* Assignment *
Skipping any pictures, give all of the records below again exactly.

Scene change data:

━━━━━━━━━━━━━━━━━━━━━━━━━━━━━━

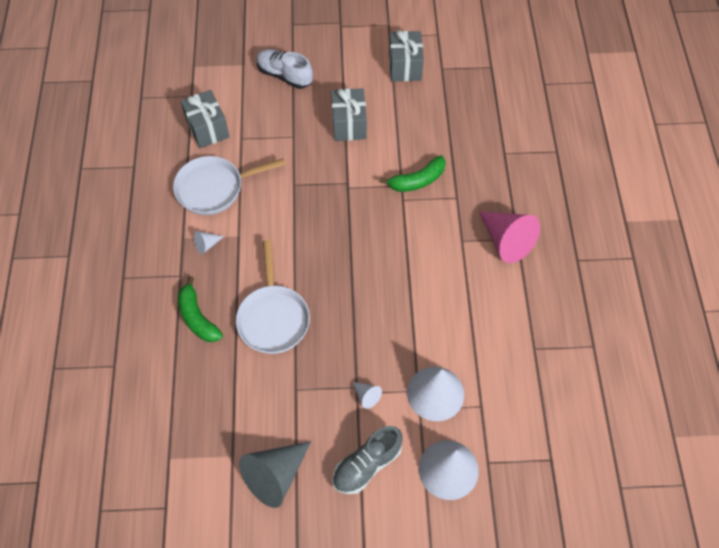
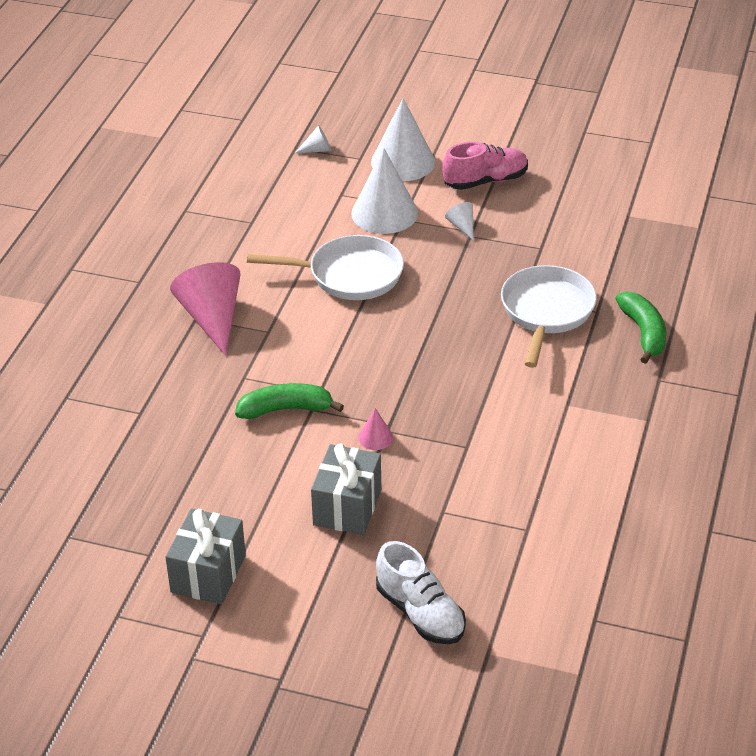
camera: 160 degrees left, 20 degrees down
(207, 129) = (578, 558): grey gift -> none
(207, 245) = (615, 404): white cone -> white cone (317, 150)
(214, 188) = (588, 470): white pan -> white pan (349, 275)
(275, 475) = (585, 193): grey cone -> none
(352, 175) = (375, 437): none -> pink cone
(367, 465) = (485, 181): grey shoe -> pink shoe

━━━━━━━━━━━━━━━━━━━━━━━━━━━━━━

* Exercise response *
camera: 160 degrees left, 20 degrees down
(207, 129) = (578, 558): grey gift -> none
(207, 245) = (615, 404): white cone -> white cone (317, 150)
(214, 188) = (588, 470): white pan -> white pan (349, 275)
(275, 475) = (585, 193): grey cone -> none
(352, 175) = (375, 437): none -> pink cone
(367, 465) = (485, 181): grey shoe -> pink shoe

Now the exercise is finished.